─── Input ───
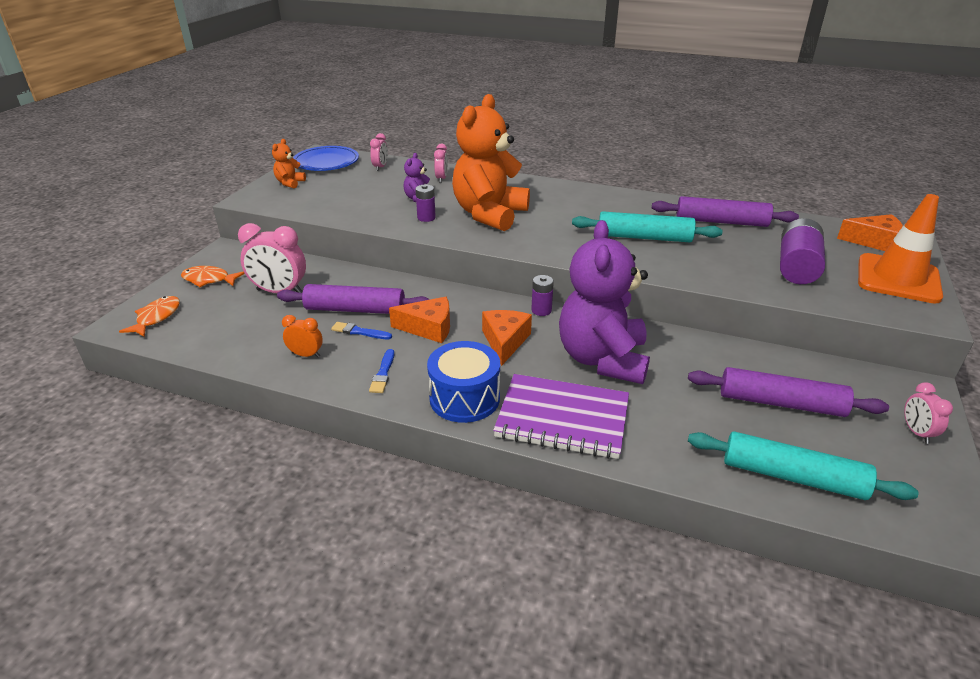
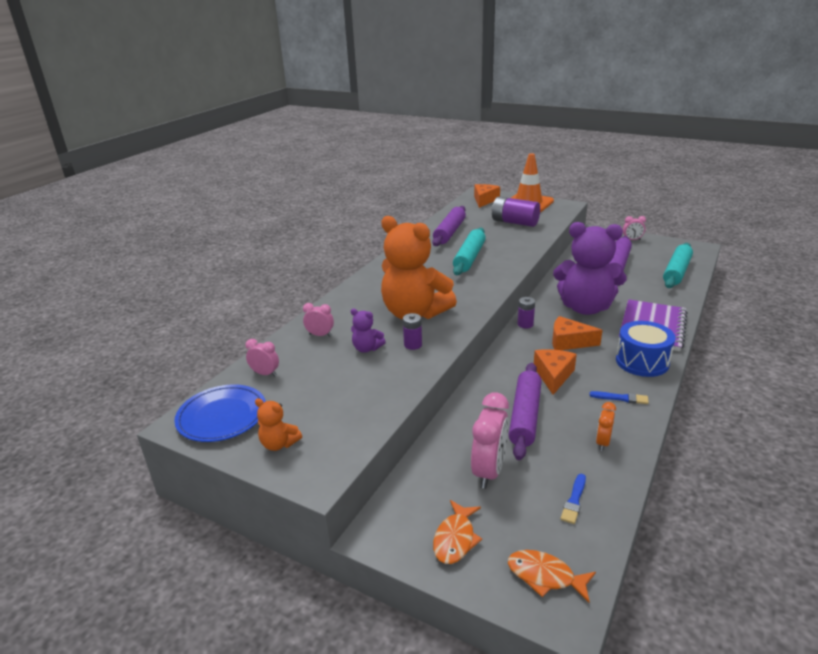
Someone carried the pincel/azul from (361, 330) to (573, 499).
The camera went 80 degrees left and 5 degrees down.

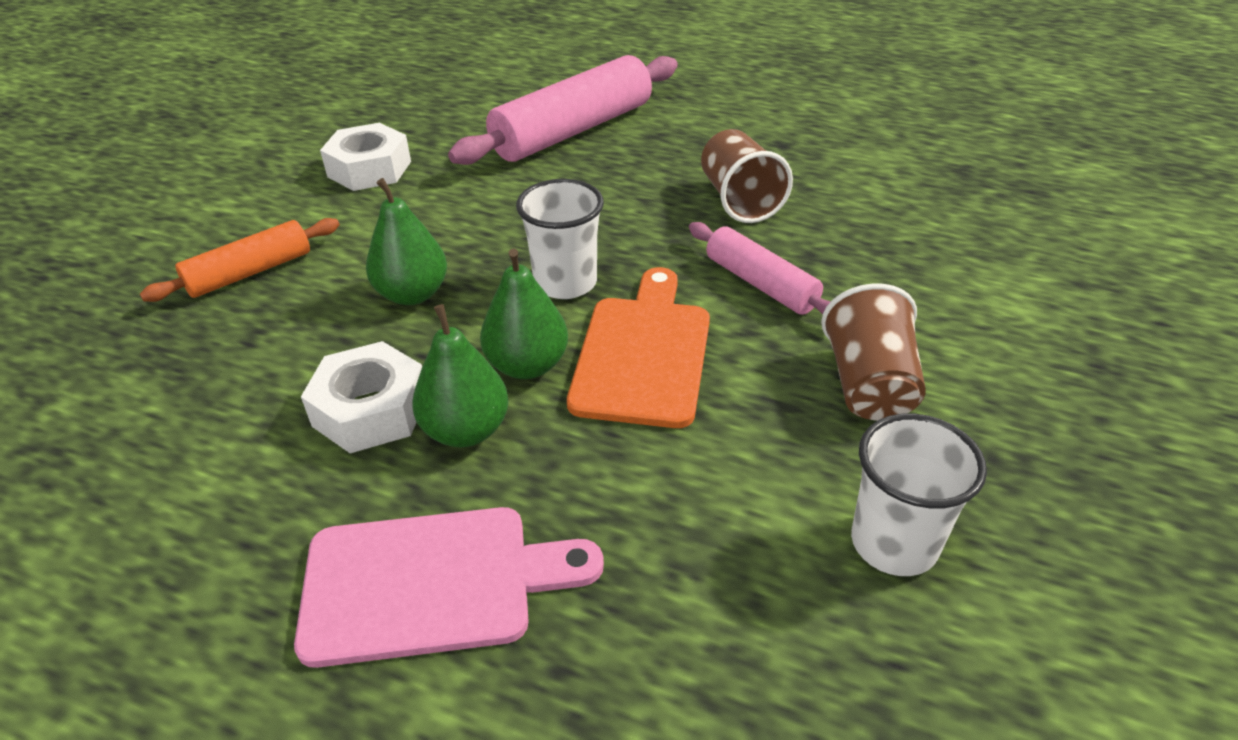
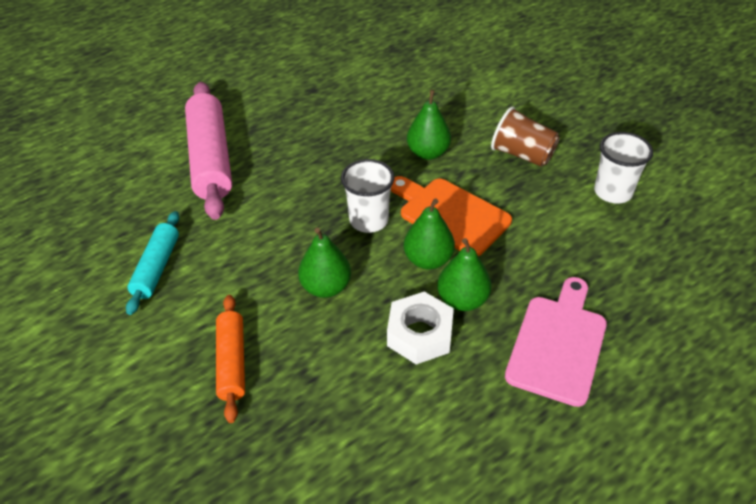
Someone swapped the tuerca/blanco at (365, 157) for the rodillo/turquesa at (152, 263).
Someone took away the vaso/marrón at (747, 176).
Someone swapped the rodillo/rosa at (760, 268) for the pera/verde at (429, 125).
The camera went 60 degrees left and 5 degrees up.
───
■ About this task: Return the records above verbatim, images excluded.

■ Answer for the task:
Someone carried the pincel/azul from (361, 330) to (573, 499).
The camera went 80 degrees left and 5 degrees down.

Someone swapped the tuerca/blanco at (365, 157) for the rodillo/turquesa at (152, 263).
Someone took away the vaso/marrón at (747, 176).
Someone swapped the rodillo/rosa at (760, 268) for the pera/verde at (429, 125).
The camera went 60 degrees left and 5 degrees up.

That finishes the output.